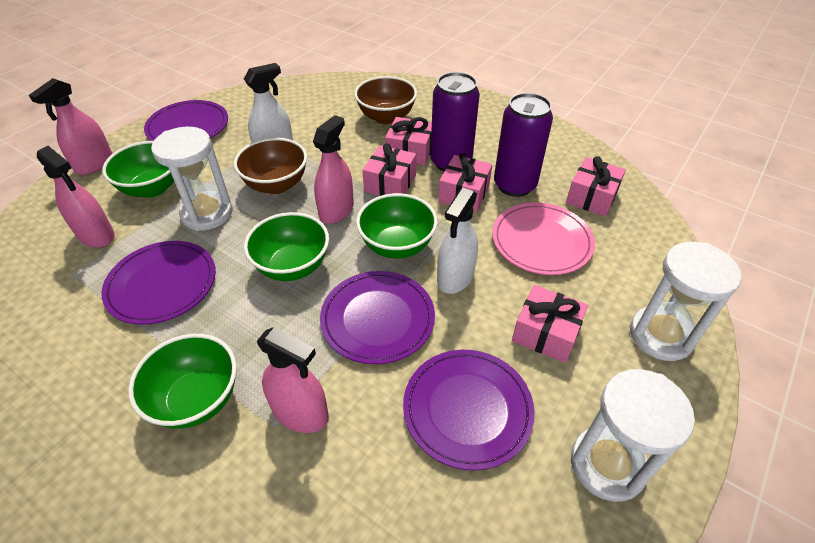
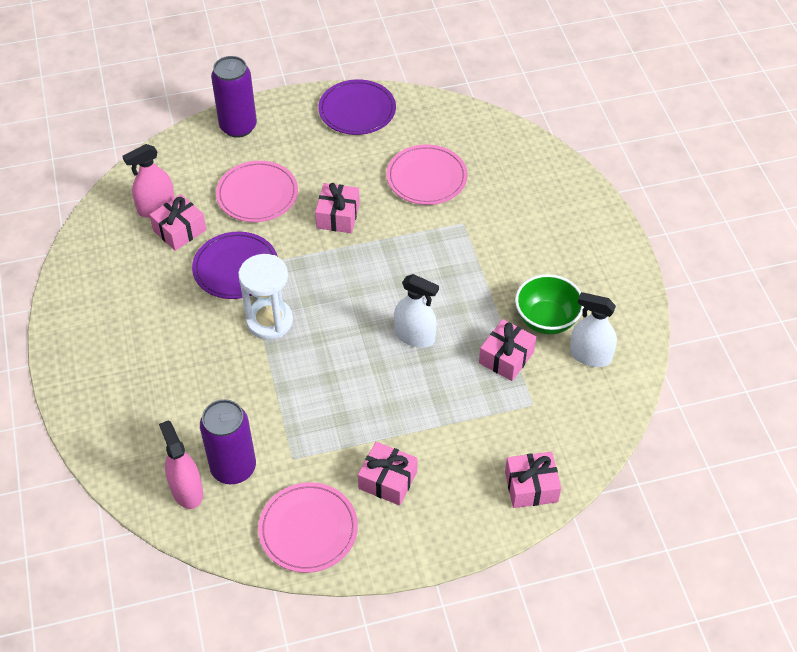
brown bowl: 2 -> 0
green bowl: 4 -> 1
pink plate: 1 -> 3
pink spray bottle: 4 -> 2
purple plate: 4 -> 2
white hourglass: 3 -> 1

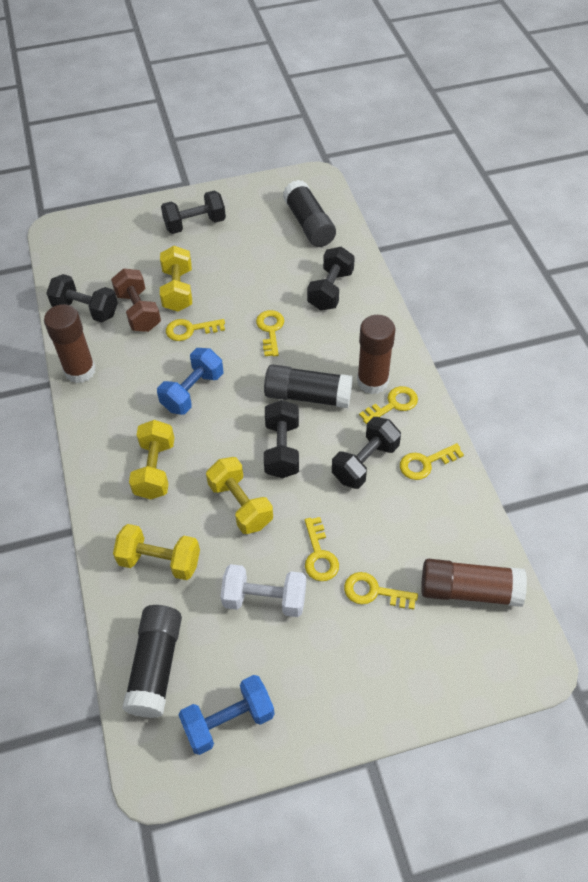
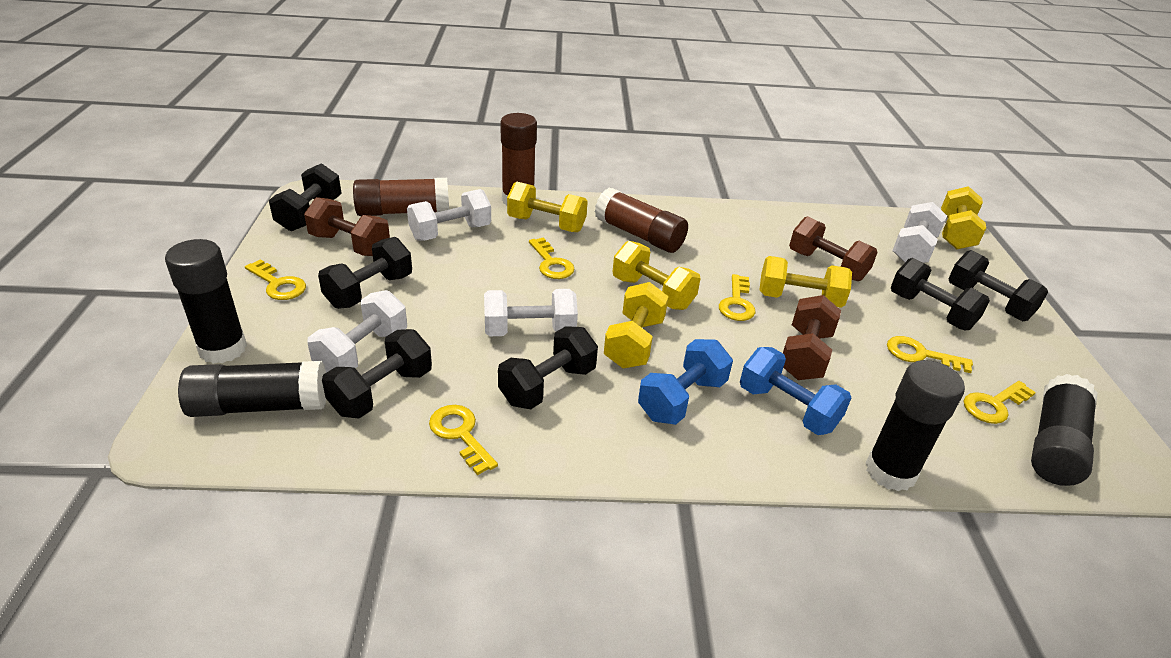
black dumbbell: 5 -> 6
black glue stick: 3 -> 4
brown dumbbell: 1 -> 3
white dumbbell: 1 -> 4
yellow dumbbell: 4 -> 5

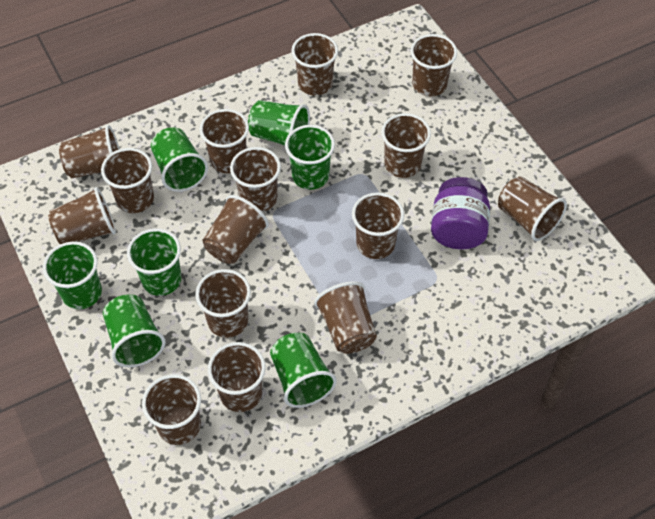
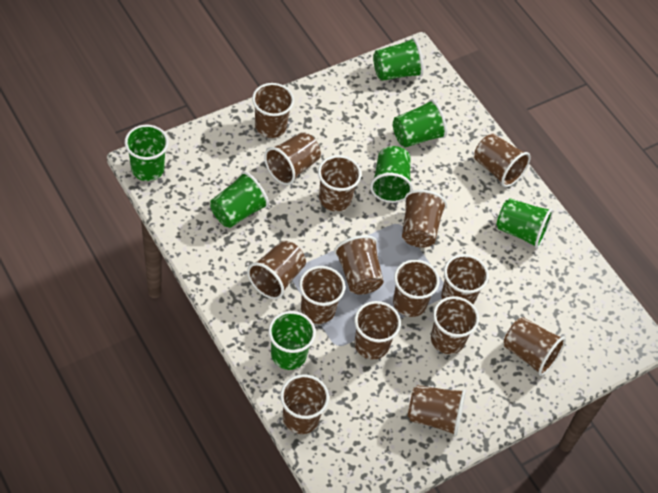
purple jar: 1 -> 0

### Work task:
Taking the records above as input, show every line in which the word "white" is present.

### Completed task:
white hourglass: 3 -> 1
white dumbbell: 1 -> 4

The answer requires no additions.